ASSIGNED TASK ::
Copy all lines below that use the word "none".

SUPPLIED INFORMATION ::

+===+

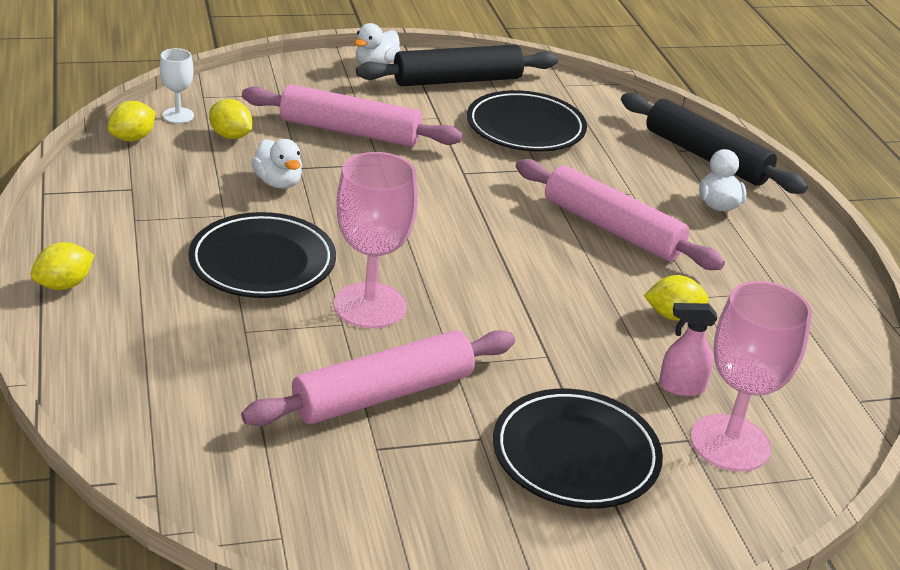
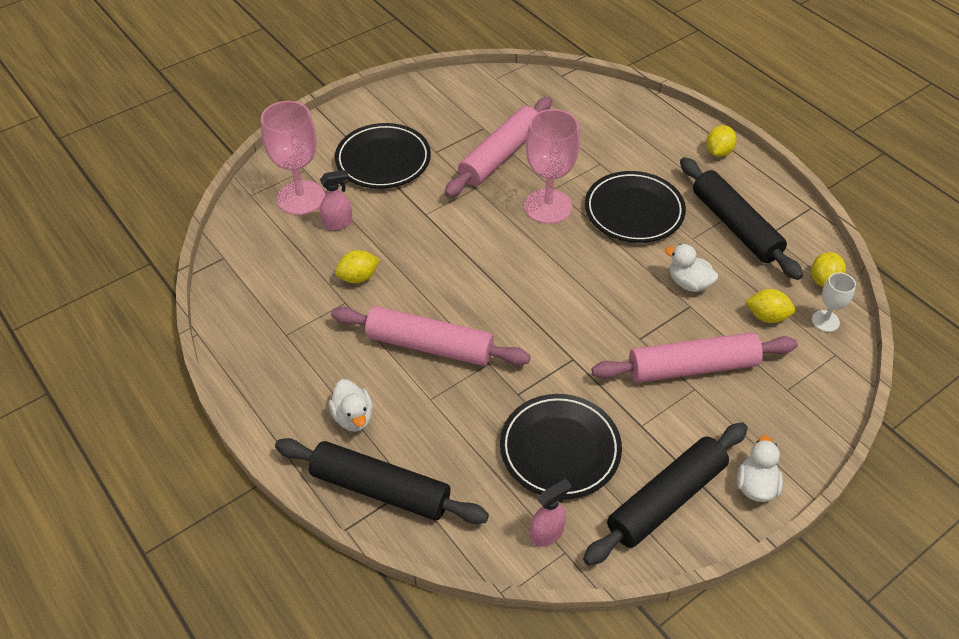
camera: 160 degrees right, 15 degrees up
(158, 207) = (735, 226): none -> black rolling pin
(571, 96) = (547, 533): none -> pink spray bottle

+===+

TASK SOLUTION ::
(158, 207) = (735, 226): none -> black rolling pin
(571, 96) = (547, 533): none -> pink spray bottle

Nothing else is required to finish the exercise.